##### Data extract

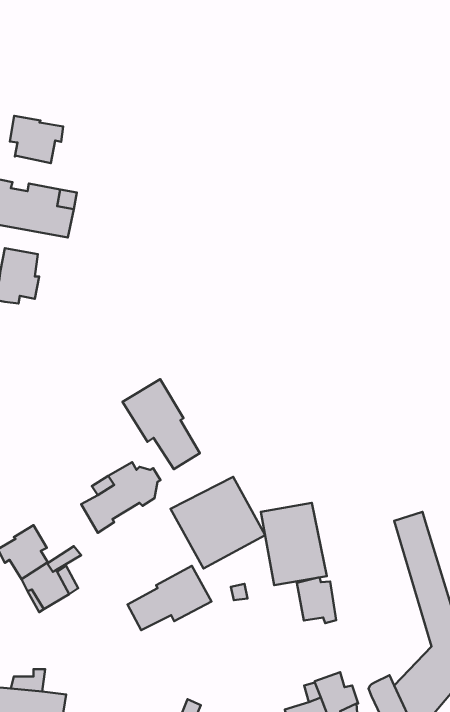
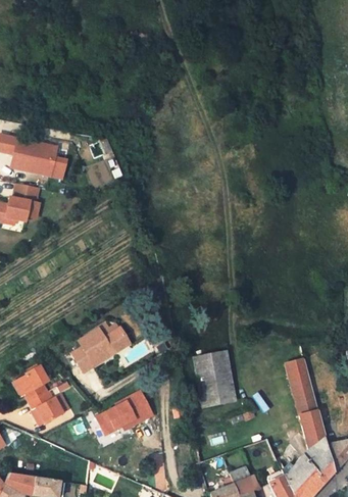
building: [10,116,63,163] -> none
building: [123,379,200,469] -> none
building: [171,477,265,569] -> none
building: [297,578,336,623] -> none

##########
##### Data extract

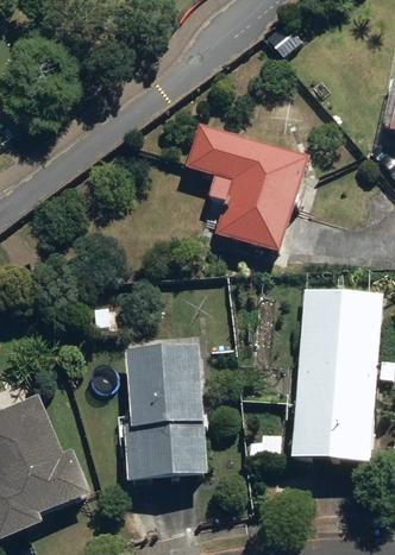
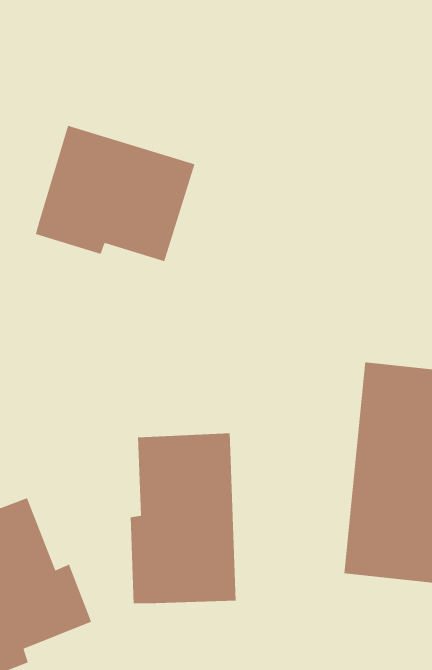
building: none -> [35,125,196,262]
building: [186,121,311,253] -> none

##########

Repeat exactly the lines above from the one with "building: [10,116,63,163] -> none" up to and including the one with "building: [297,578,336,623] -> none". No other line belongs in the reply.

◆ **Completed exercise**
building: [10,116,63,163] -> none
building: [123,379,200,469] -> none
building: [171,477,265,569] -> none
building: [297,578,336,623] -> none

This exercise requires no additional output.